Pointing data for screenshots:
╭──

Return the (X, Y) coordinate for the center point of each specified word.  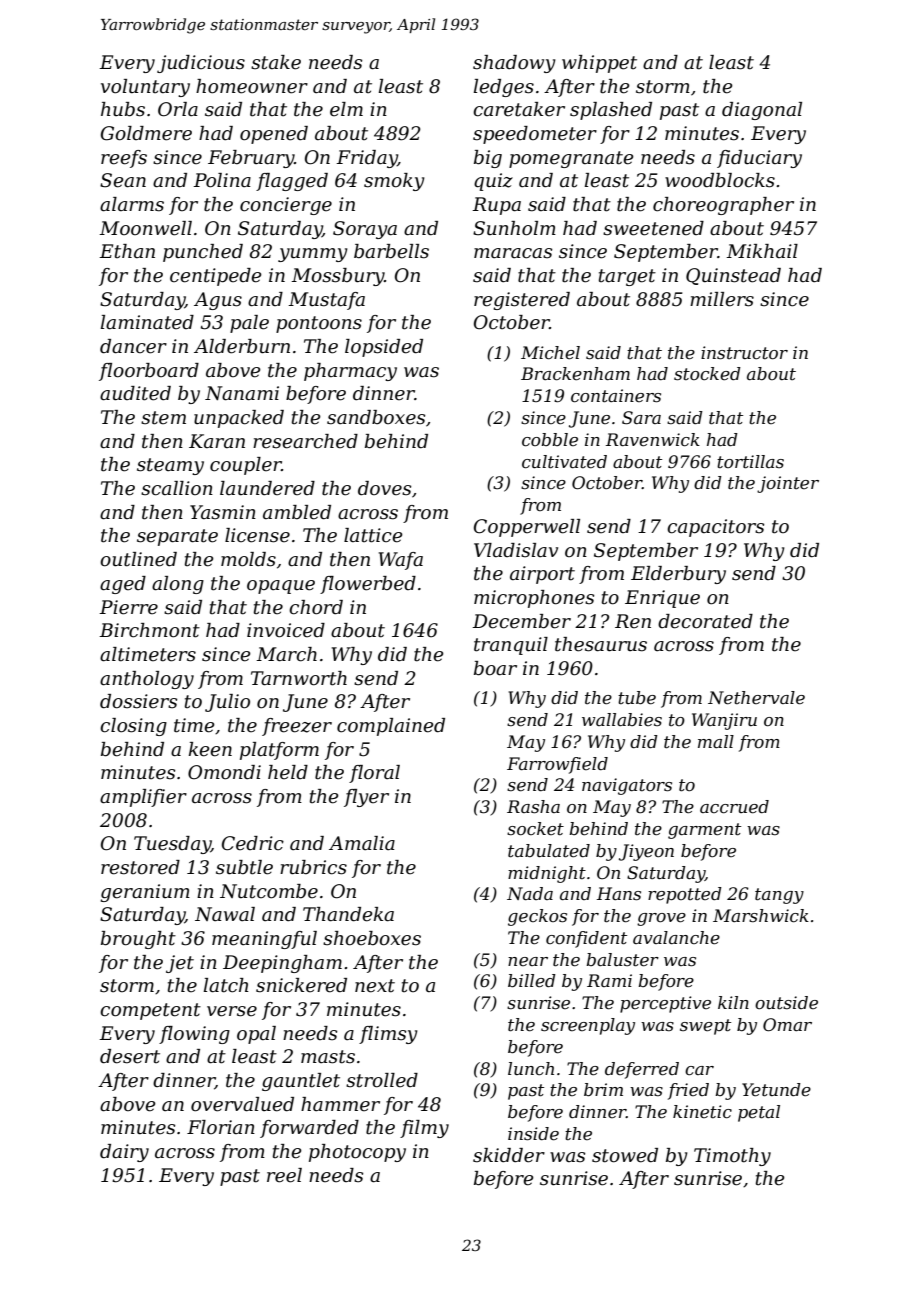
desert (130, 1056)
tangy (779, 896)
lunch (531, 1068)
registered (522, 301)
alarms (132, 204)
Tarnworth (299, 678)
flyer (366, 798)
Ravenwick (653, 440)
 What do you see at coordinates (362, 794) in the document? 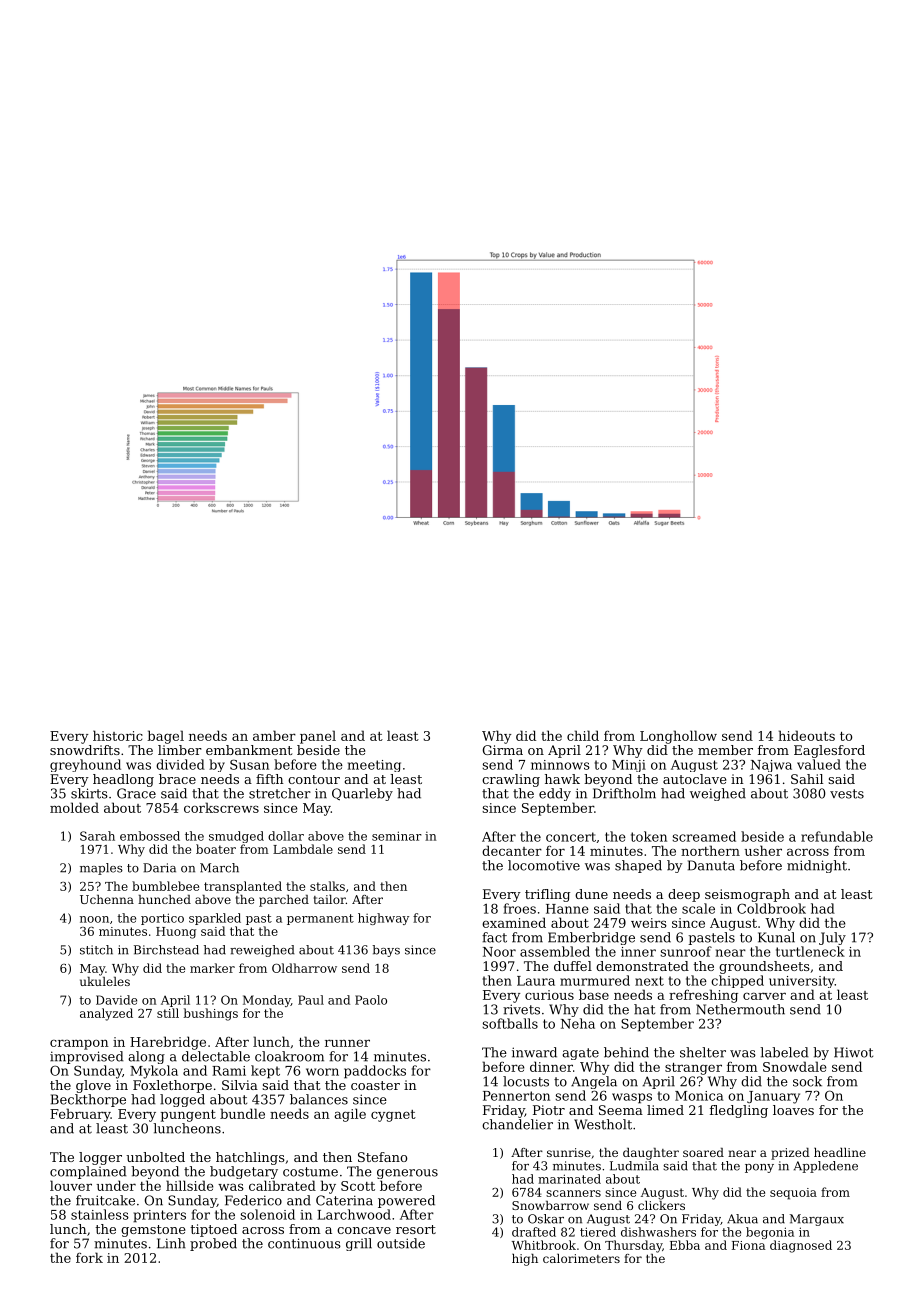
I see `Quarleby` at bounding box center [362, 794].
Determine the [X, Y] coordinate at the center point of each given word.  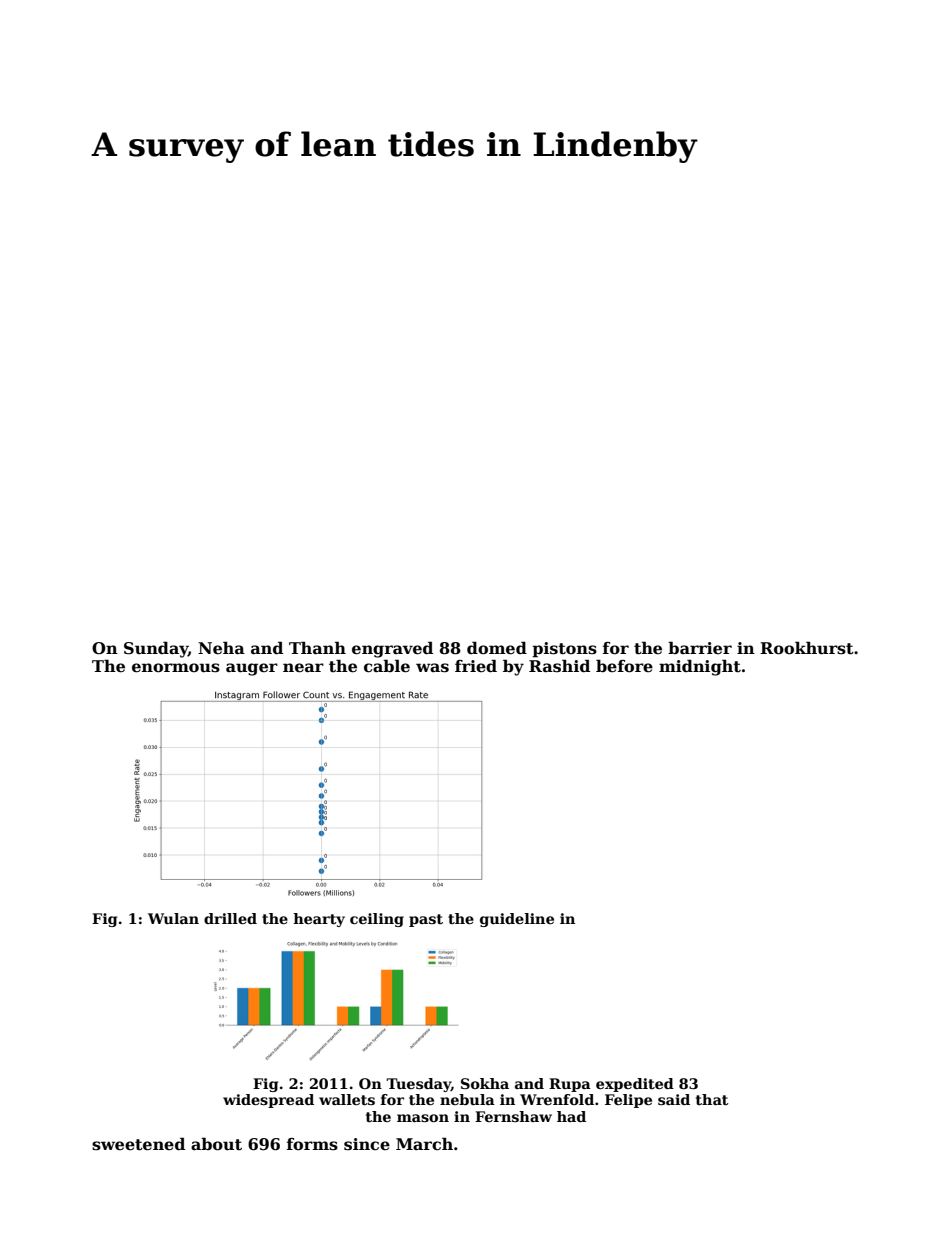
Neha [221, 648]
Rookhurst [807, 648]
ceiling [377, 920]
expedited [635, 1085]
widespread [268, 1101]
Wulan [173, 918]
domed [497, 648]
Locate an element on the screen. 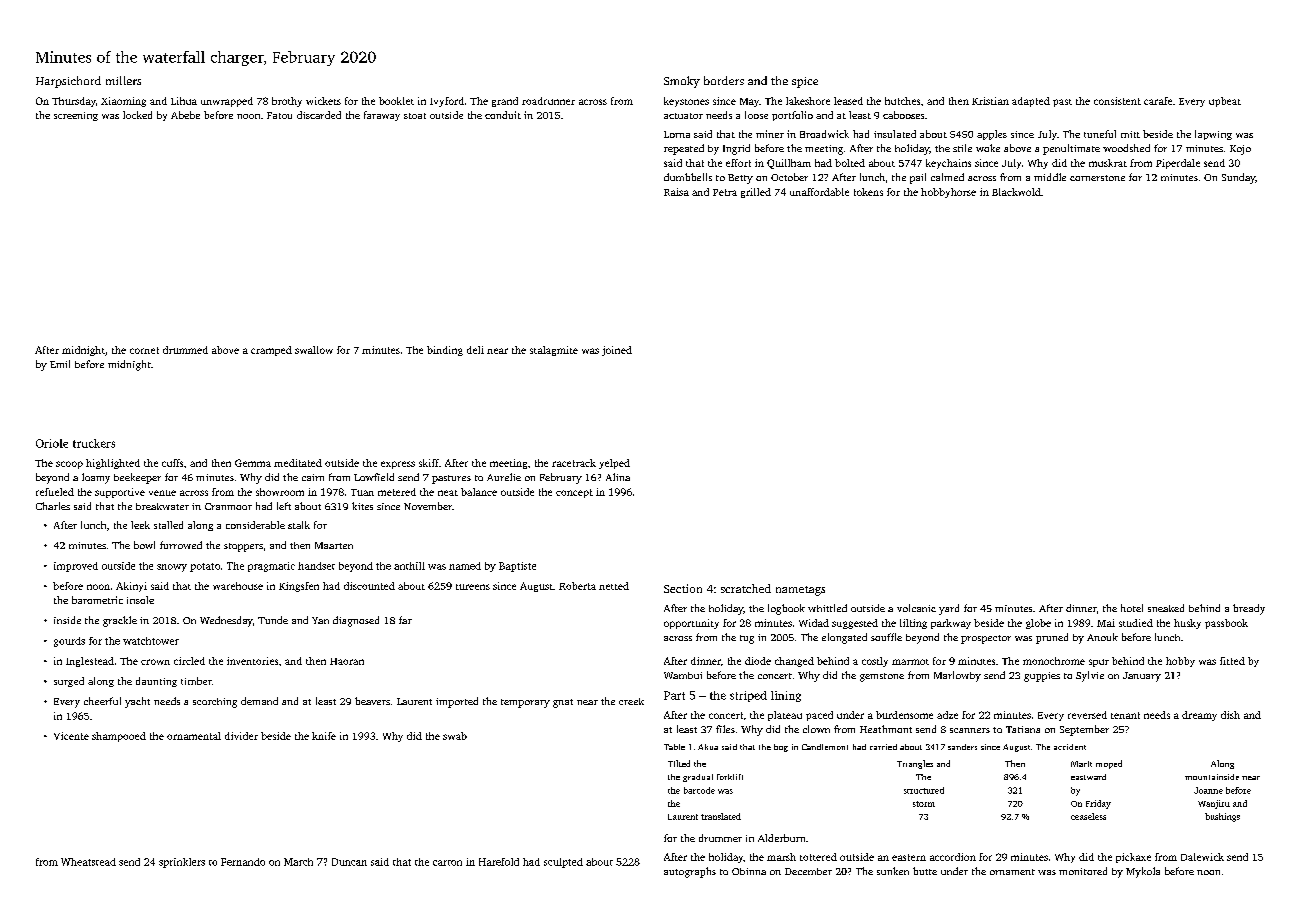 The image size is (1308, 924). stalled is located at coordinates (168, 525).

╰──

#### Task objective
Render the items from the line containing "tangy (779, 896)" through the line containing "widespread [268, 1101]", both included, as a JSON list of strings with one string per line and no blank lines. Leave the pictures out.

#### Answer to this task
[
  "tangy (779, 896)",
  "lunch (531, 1068)",
  "registered (522, 301)",
  "alarms (132, 204)",
  "Tarnworth (299, 678)",
  "flyer (366, 798)",
  "Ravenwick (653, 440)",
  " What do you see at coordinates (362, 794) in the document? ",
  "I see `Quarleby` at bounding box center [362, 794].",
  "Determine the [X, Y] coordinate at the center point of each given word.  ",
  "Neha [221, 648]",
  "Rookhurst [807, 648]",
  "ceiling [377, 920]",
  "expedited [635, 1085]",
  "widespread [268, 1101]"
]